▸ Supplied data

----

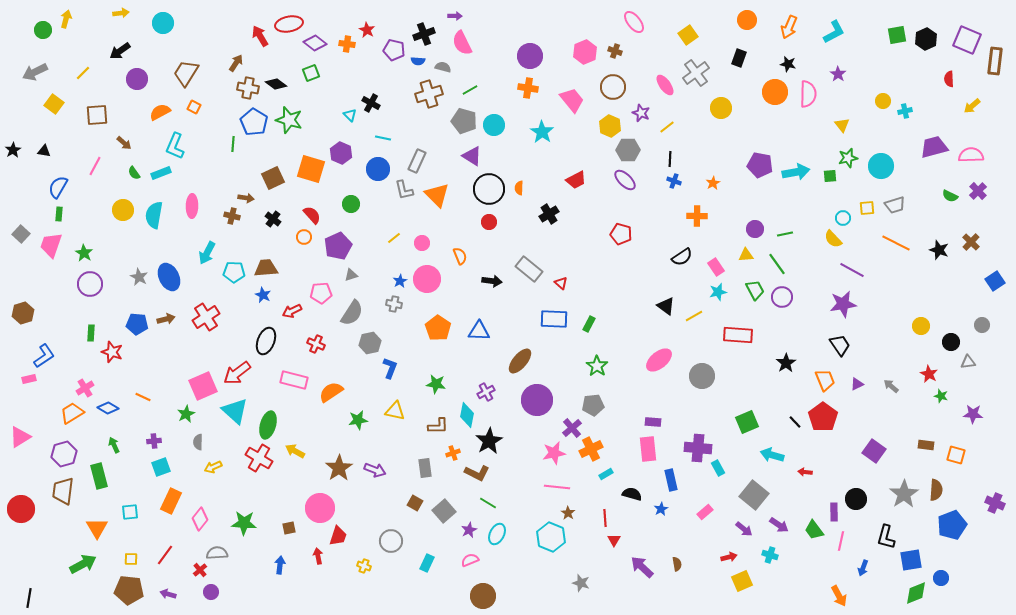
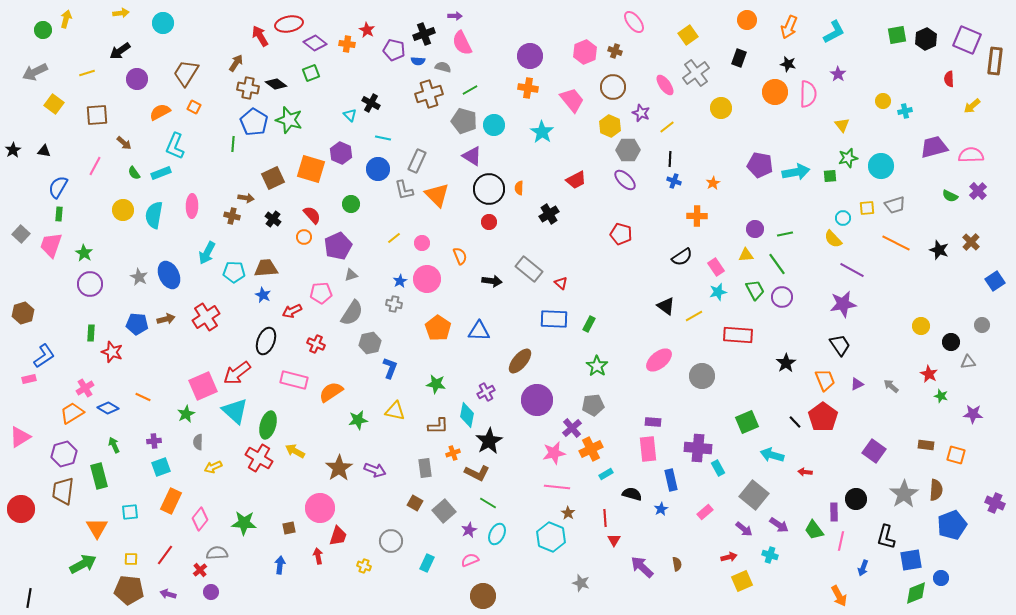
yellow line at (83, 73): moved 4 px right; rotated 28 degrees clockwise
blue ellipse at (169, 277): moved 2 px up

----

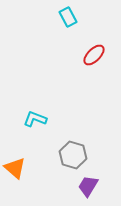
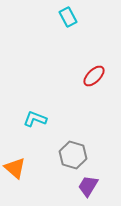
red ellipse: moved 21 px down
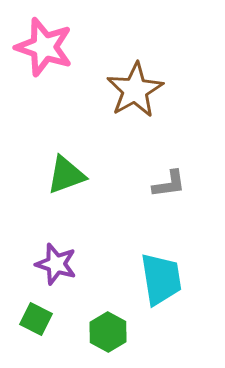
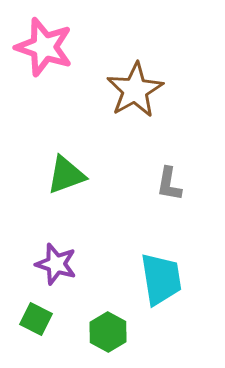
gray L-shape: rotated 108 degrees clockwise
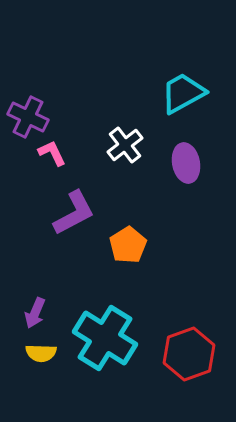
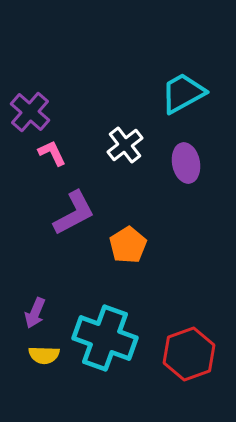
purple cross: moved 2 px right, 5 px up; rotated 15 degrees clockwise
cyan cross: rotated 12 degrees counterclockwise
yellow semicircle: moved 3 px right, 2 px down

----

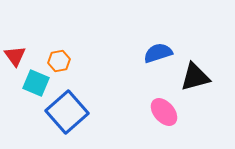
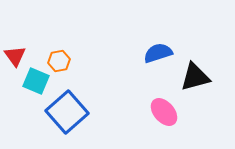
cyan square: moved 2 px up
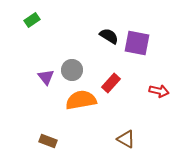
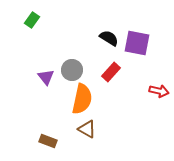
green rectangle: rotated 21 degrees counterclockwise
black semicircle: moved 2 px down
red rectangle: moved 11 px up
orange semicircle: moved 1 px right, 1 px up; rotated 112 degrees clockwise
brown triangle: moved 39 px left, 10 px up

----

▸ Work required
From the data above, reproduce word for word the lines running from the line with "black semicircle: moved 2 px down" to the line with "brown triangle: moved 39 px left, 10 px up", ends included.

▸ Result
black semicircle: moved 2 px down
red rectangle: moved 11 px up
orange semicircle: moved 1 px right, 1 px up; rotated 112 degrees clockwise
brown triangle: moved 39 px left, 10 px up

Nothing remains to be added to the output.